Task goal
Look for "down" in the material below and show each line that contains it.

Segment Start: Working data

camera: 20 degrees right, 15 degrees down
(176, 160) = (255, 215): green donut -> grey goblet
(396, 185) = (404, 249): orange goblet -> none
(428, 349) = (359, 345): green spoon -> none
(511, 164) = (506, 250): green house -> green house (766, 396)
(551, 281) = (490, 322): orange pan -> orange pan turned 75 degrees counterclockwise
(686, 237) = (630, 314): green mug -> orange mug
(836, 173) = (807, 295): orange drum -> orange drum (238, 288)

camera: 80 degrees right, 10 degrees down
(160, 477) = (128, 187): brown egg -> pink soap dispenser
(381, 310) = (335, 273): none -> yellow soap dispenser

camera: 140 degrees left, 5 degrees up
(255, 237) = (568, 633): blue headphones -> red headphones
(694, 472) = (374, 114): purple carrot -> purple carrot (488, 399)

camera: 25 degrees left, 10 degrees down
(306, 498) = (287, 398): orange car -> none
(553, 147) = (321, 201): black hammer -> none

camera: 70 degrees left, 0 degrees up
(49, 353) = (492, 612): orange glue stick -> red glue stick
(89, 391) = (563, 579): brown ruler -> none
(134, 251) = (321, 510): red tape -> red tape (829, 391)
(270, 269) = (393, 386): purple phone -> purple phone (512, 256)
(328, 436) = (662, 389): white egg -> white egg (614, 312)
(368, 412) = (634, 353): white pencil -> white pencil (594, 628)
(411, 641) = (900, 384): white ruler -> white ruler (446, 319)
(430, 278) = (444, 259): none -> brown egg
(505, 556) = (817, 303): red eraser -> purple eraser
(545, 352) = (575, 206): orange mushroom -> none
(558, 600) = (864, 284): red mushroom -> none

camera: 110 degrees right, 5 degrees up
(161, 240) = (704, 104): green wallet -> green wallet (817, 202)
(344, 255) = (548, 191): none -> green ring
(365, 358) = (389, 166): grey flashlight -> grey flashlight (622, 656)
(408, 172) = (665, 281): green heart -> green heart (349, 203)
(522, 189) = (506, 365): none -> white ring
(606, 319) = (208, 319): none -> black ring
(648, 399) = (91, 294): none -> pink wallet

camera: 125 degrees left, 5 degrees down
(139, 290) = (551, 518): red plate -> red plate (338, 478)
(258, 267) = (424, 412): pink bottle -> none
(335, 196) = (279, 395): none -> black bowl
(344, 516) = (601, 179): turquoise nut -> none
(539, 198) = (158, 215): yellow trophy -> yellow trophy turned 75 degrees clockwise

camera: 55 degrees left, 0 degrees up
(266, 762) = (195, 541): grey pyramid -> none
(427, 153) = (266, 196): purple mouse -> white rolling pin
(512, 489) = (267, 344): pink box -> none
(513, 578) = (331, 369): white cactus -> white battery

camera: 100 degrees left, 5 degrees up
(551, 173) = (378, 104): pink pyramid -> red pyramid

Segment End: Working data

Your solution
camera: 20 degrees right, 15 degrees down
camera: 80 degrees right, 10 degrees down
camera: 25 degrees left, 10 degrees down
camera: 125 degrees left, 5 degrees down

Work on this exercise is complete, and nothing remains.